> JOB: Your answer must restate each entry below word for word, with no pictures in it.

Before and after difference data:
========================

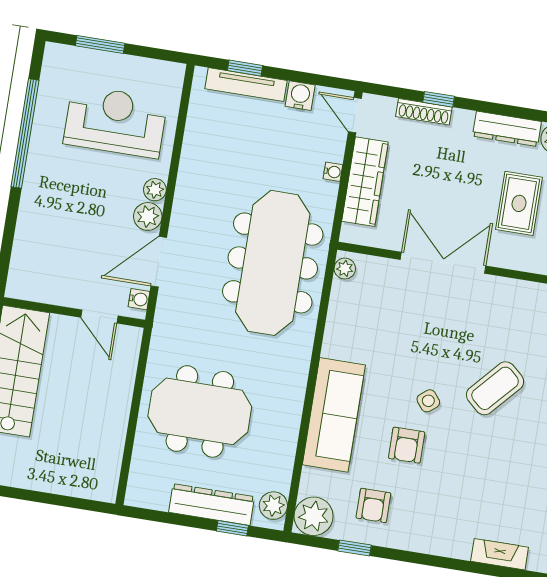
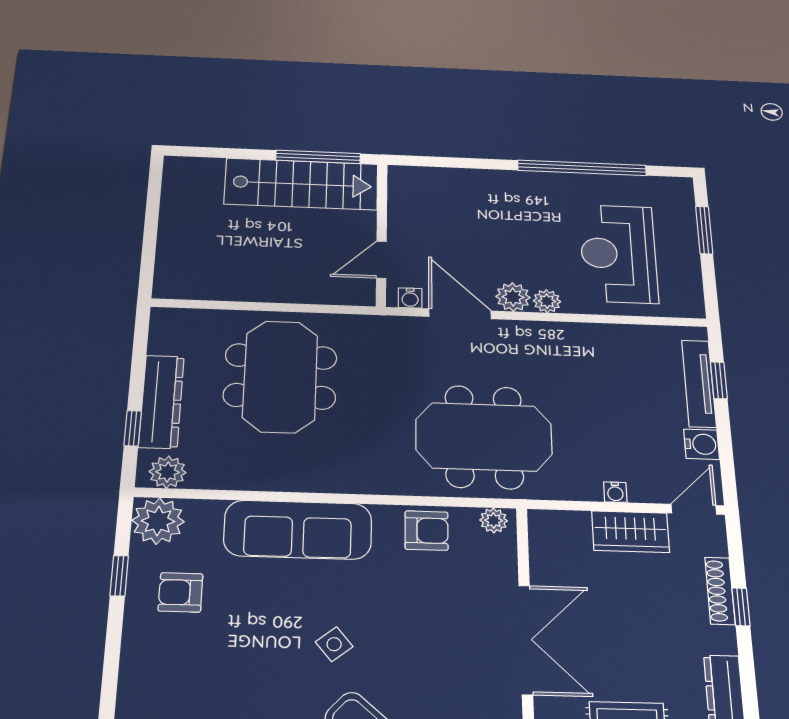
reception desk: (115, 122) -> (618, 254), turned 180
wardrobe: (365, 182) -> (631, 532), width x0.67
meeting table: (273, 263) -> (484, 437), width x0.73
armchair: (407, 445) -> (427, 531), moved, turned 180

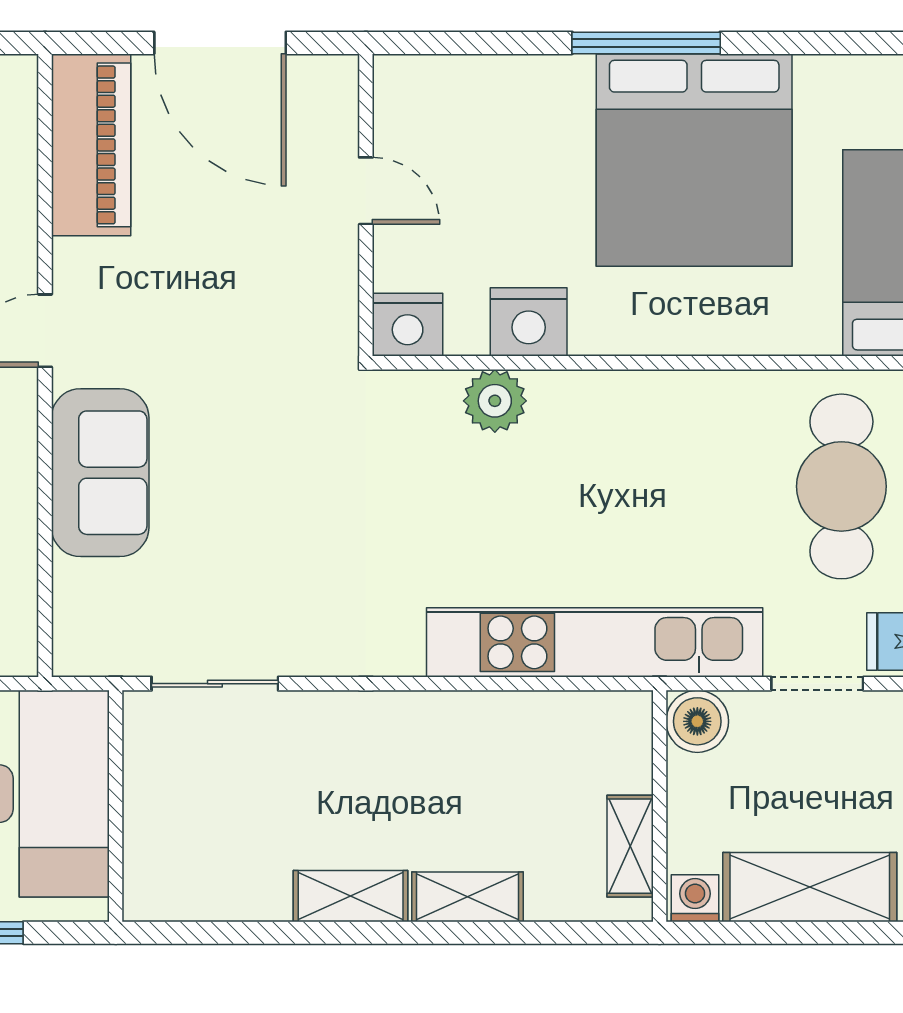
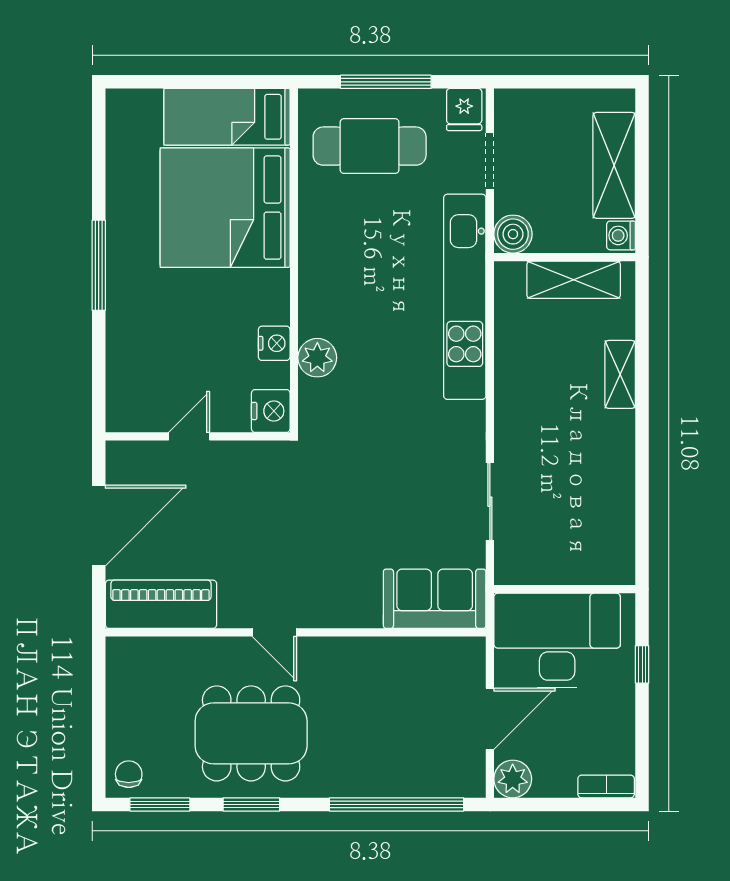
bed: (694, 160) -> (225, 208), moved, turned 180
nightstand: (529, 322) -> (274, 343), width x0.74, depth x0.75
sofa: (100, 473) -> (435, 599), moved
sliding door: (215, 684) -> (490, 502), moved
shelving: (630, 846) -> (574, 280), width x1.50, depth x1.33
shelving: (351, 896) -> (620, 446), removed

========================

> COMPLETED TASK:
reception desk: (115, 122) -> (618, 254), turned 180
wardrobe: (365, 182) -> (631, 532), width x0.67
meeting table: (273, 263) -> (484, 437), width x0.73
armchair: (407, 445) -> (427, 531), moved, turned 180

bed: (694, 160) -> (225, 208), moved, turned 180
nightstand: (529, 322) -> (274, 343), width x0.74, depth x0.75
sofa: (100, 473) -> (435, 599), moved
sliding door: (215, 684) -> (490, 502), moved
shelving: (630, 846) -> (574, 280), width x1.50, depth x1.33
shelving: (351, 896) -> (620, 446), removed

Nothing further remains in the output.